- **Given exercise**
Copy each line of the items below, keeping every name, time, and symbol the same.
[START OF Records for this exercise]
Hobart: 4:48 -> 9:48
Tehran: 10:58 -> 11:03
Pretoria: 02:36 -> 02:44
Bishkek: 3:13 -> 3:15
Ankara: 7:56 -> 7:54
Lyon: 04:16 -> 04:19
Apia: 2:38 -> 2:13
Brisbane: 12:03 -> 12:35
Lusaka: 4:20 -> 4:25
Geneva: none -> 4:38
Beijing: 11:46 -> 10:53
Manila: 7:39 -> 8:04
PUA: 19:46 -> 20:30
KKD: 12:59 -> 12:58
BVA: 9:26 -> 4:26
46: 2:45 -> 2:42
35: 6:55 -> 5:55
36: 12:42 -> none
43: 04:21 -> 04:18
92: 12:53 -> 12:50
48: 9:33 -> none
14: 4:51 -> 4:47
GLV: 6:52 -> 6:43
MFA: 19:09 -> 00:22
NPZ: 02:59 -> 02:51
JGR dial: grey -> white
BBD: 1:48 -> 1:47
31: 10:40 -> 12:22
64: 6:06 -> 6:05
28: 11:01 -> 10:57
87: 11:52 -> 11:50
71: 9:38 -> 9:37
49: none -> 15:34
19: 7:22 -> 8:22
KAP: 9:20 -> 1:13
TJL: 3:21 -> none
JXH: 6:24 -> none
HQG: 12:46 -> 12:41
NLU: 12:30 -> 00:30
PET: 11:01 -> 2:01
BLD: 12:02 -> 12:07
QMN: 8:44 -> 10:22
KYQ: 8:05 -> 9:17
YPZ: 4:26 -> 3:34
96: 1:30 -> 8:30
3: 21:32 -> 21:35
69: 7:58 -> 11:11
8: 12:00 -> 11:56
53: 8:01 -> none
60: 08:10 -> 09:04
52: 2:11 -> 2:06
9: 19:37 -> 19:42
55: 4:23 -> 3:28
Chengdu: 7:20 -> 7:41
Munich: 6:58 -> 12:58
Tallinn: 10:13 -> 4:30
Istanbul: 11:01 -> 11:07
[END OF Records for this exercise]
- **Solution for this exercise**
Hobart: 4:48 -> 9:48
Tehran: 10:58 -> 11:03
Pretoria: 02:36 -> 02:44
Bishkek: 3:13 -> 3:15
Ankara: 7:56 -> 7:54
Lyon: 04:16 -> 04:19
Apia: 2:38 -> 2:13
Brisbane: 12:03 -> 12:35
Lusaka: 4:20 -> 4:25
Geneva: none -> 4:38
Beijing: 11:46 -> 10:53
Manila: 7:39 -> 8:04
PUA: 19:46 -> 20:30
KKD: 12:59 -> 12:58
BVA: 9:26 -> 4:26
46: 2:45 -> 2:42
35: 6:55 -> 5:55
36: 12:42 -> none
43: 04:21 -> 04:18
92: 12:53 -> 12:50
48: 9:33 -> none
14: 4:51 -> 4:47
GLV: 6:52 -> 6:43
MFA: 19:09 -> 00:22
NPZ: 02:59 -> 02:51
JGR dial: grey -> white
BBD: 1:48 -> 1:47
31: 10:40 -> 12:22
64: 6:06 -> 6:05
28: 11:01 -> 10:57
87: 11:52 -> 11:50
71: 9:38 -> 9:37
49: none -> 15:34
19: 7:22 -> 8:22
KAP: 9:20 -> 1:13
TJL: 3:21 -> none
JXH: 6:24 -> none
HQG: 12:46 -> 12:41
NLU: 12:30 -> 00:30
PET: 11:01 -> 2:01
BLD: 12:02 -> 12:07
QMN: 8:44 -> 10:22
KYQ: 8:05 -> 9:17
YPZ: 4:26 -> 3:34
96: 1:30 -> 8:30
3: 21:32 -> 21:35
69: 7:58 -> 11:11
8: 12:00 -> 11:56
53: 8:01 -> none
60: 08:10 -> 09:04
52: 2:11 -> 2:06
9: 19:37 -> 19:42
55: 4:23 -> 3:28
Chengdu: 7:20 -> 7:41
Munich: 6:58 -> 12:58
Tallinn: 10:13 -> 4:30
Istanbul: 11:01 -> 11:07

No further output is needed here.